- Work request
Using "plus" as the search string, find the matching lines below and copy them.

- Dataset items
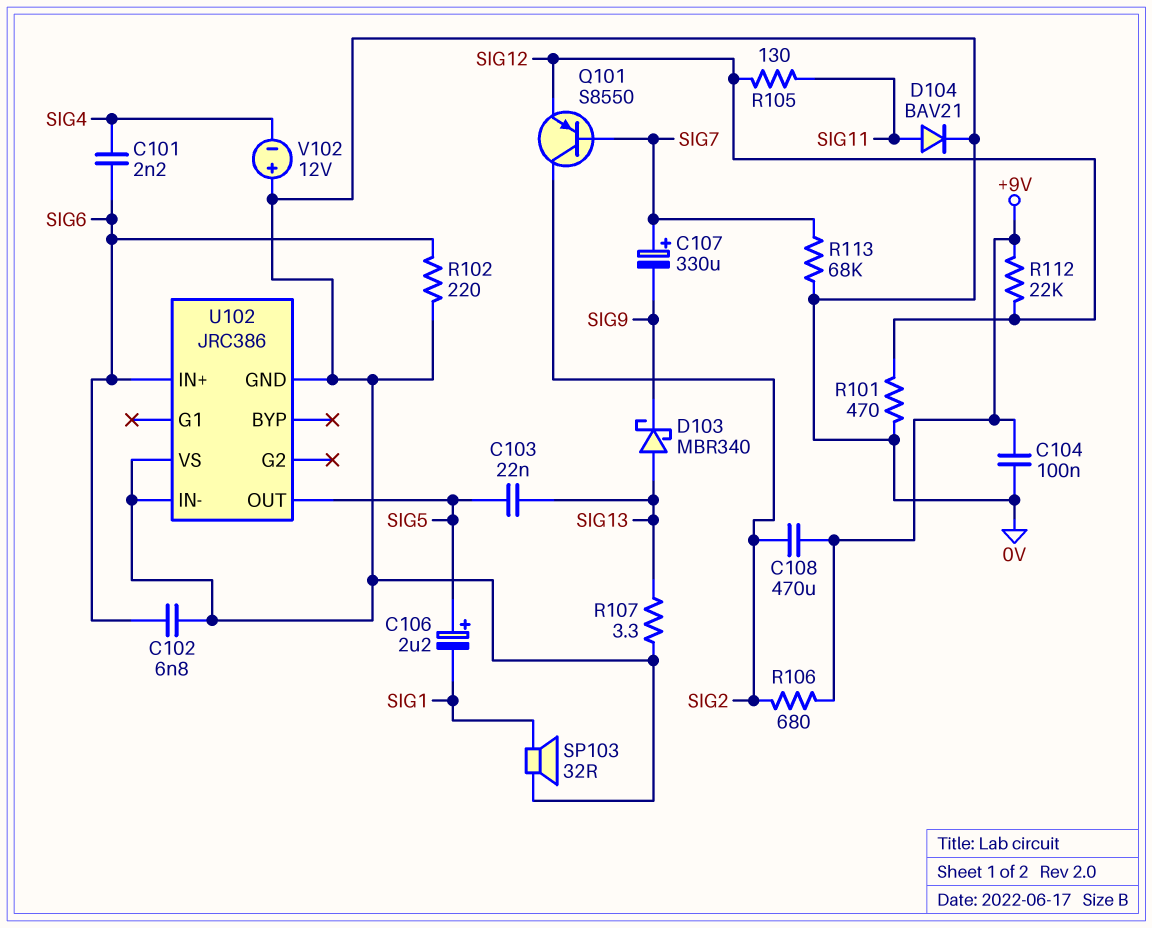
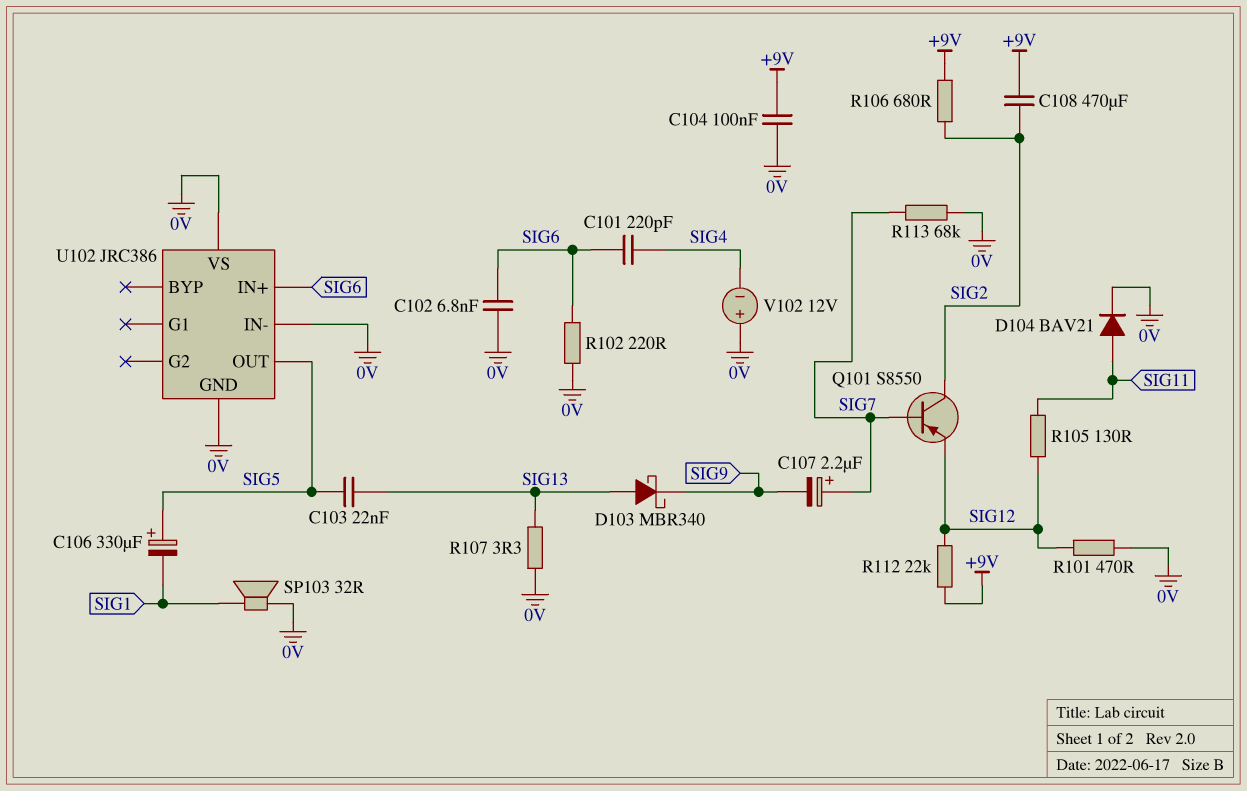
C101: 2.2nF (SIG4, SIG6) -> 220pF (SIG4, SIG6)
C106: 2.2uF (plus SIG5, minus SIG1) -> 330uF (plus SIG5, minus SIG1)
C107: 330uF (plus SIG7, minus SIG9) -> 2.2uF (plus SIG7, minus SIG9)

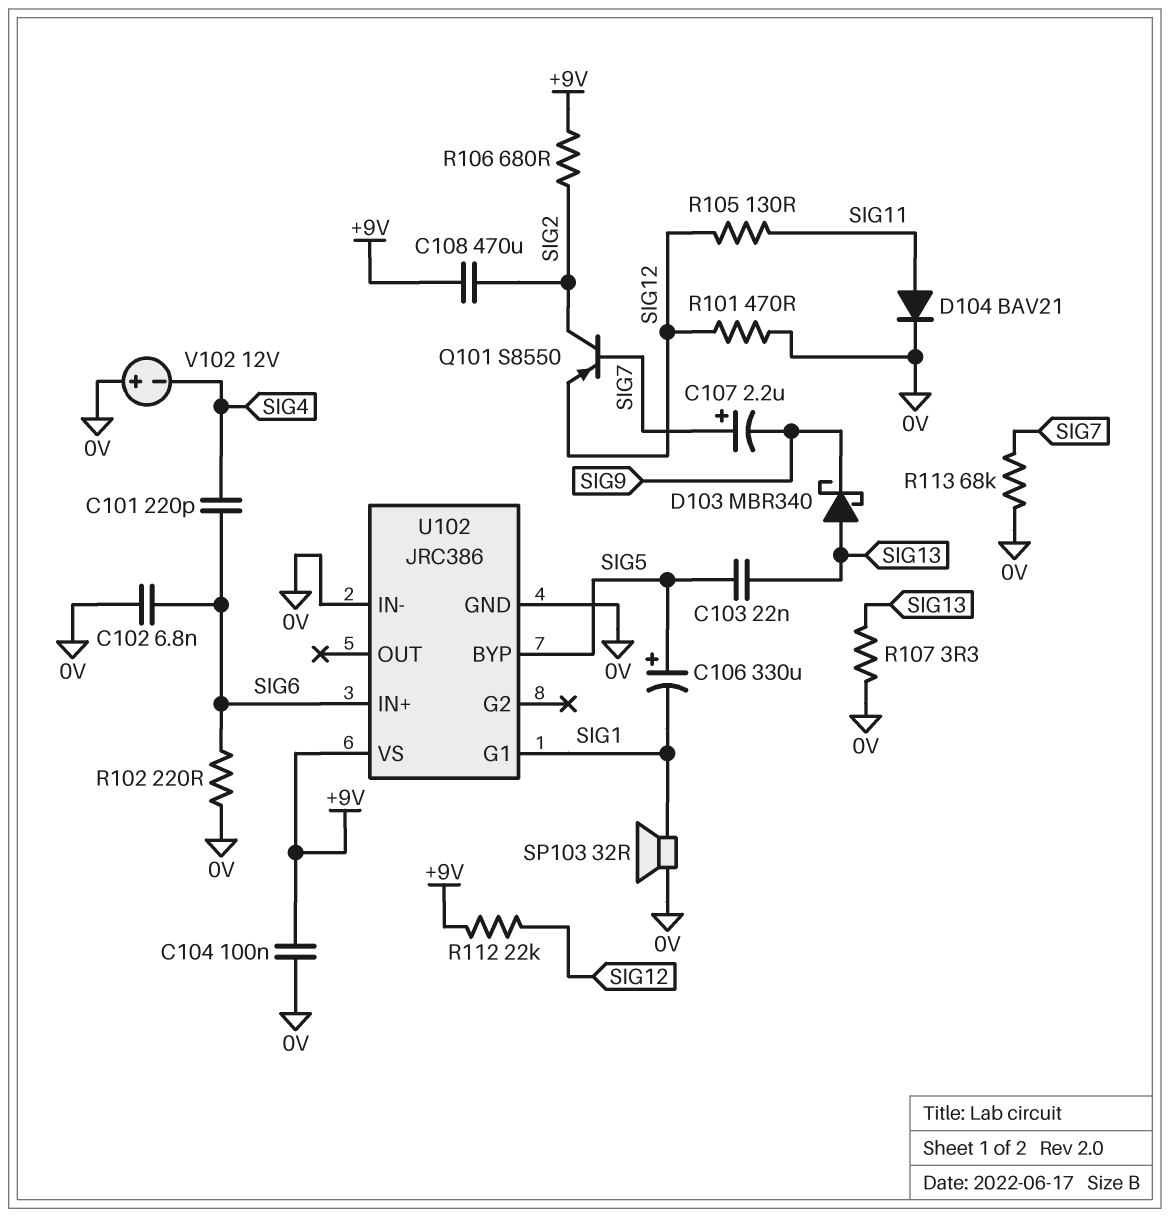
U102 pin BYP: none -> SIG5
U102 pin G1: none -> SIG1
U102 pin OUT: SIG5 -> none
U102 pin VS: 0V -> +9V

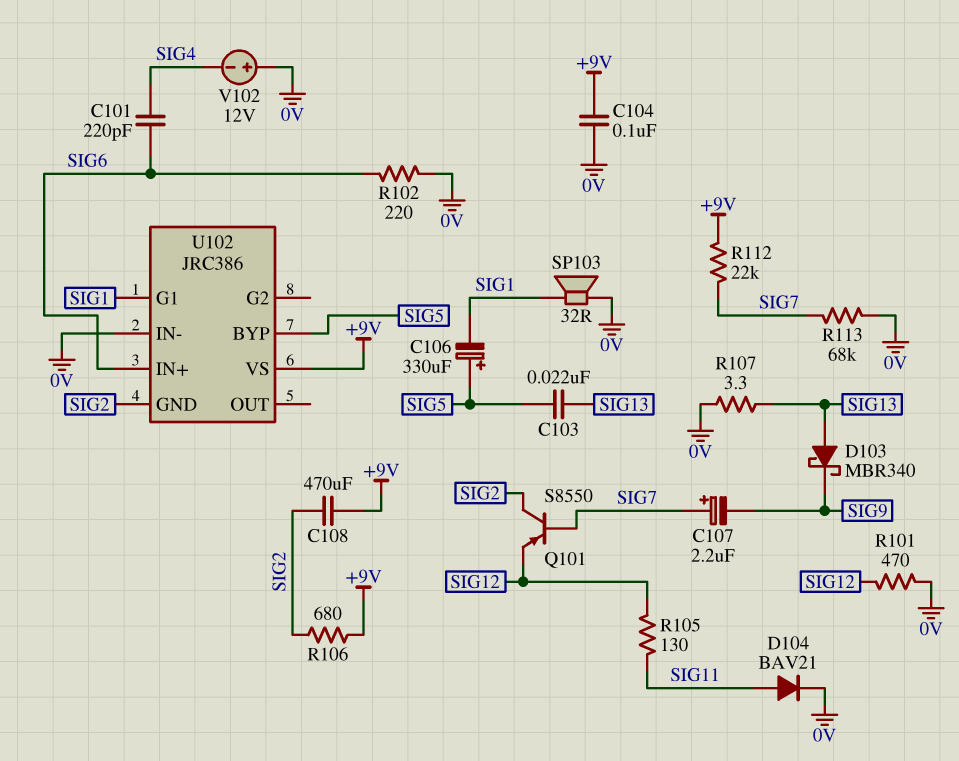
C102: 6.8nF (0V, SIG6) -> none
R112: 22k (+9V, SIG12) -> 22k (+9V, SIG7)
U102 pin GND: 0V -> SIG2

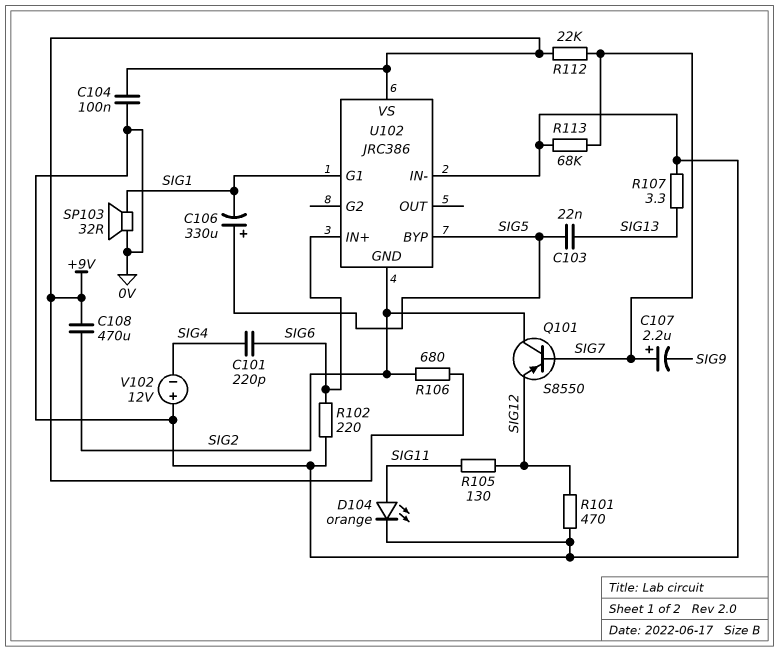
D103: schottky MBR340 (A SIG13, K SIG9) -> none
D104: diode BAV21 (A SIG11, K 0V) -> LED orange (A SIG11, K 0V)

- Solved exercise
C106: 2.2uF (plus SIG5, minus SIG1) -> 330uF (plus SIG5, minus SIG1)
C107: 330uF (plus SIG7, minus SIG9) -> 2.2uF (plus SIG7, minus SIG9)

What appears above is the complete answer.